- **DATA SEGMENT**
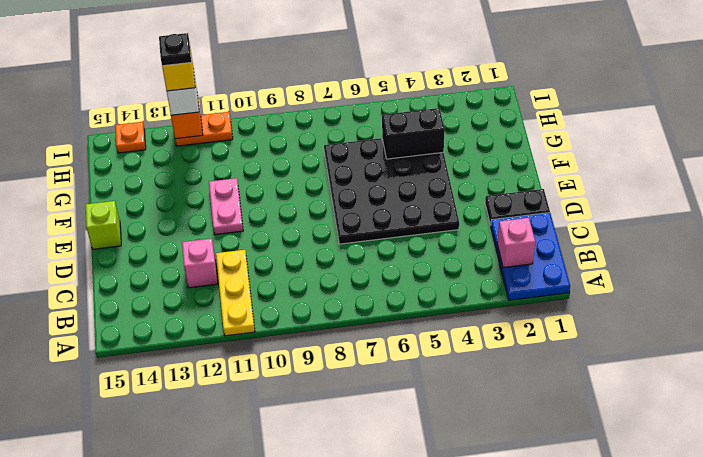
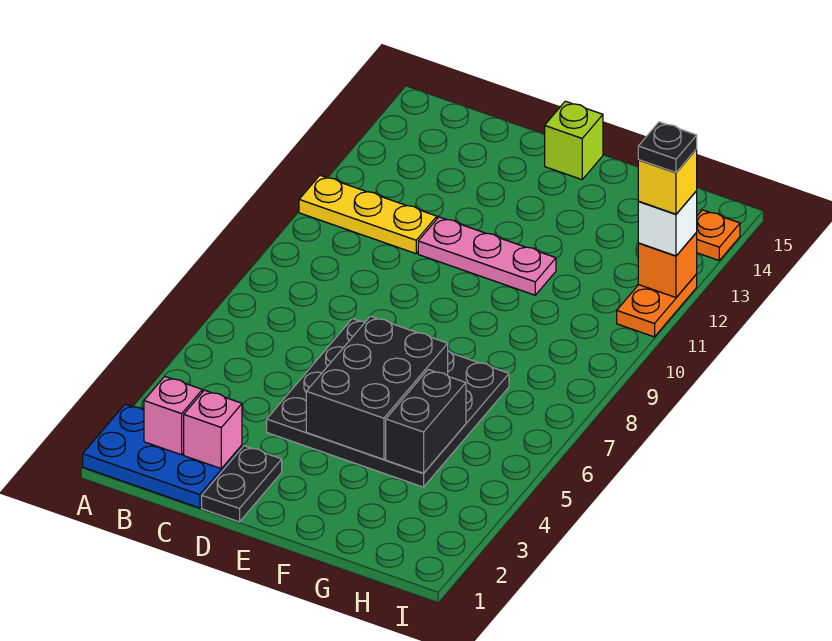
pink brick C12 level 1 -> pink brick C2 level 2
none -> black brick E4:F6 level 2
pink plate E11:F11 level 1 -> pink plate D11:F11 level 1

- **AIM OF THE TASK**
Before you return the listing exactly, strip out its pictures.

- **ANSWER AREA**
pink brick C12 level 1 -> pink brick C2 level 2
none -> black brick E4:F6 level 2
pink plate E11:F11 level 1 -> pink plate D11:F11 level 1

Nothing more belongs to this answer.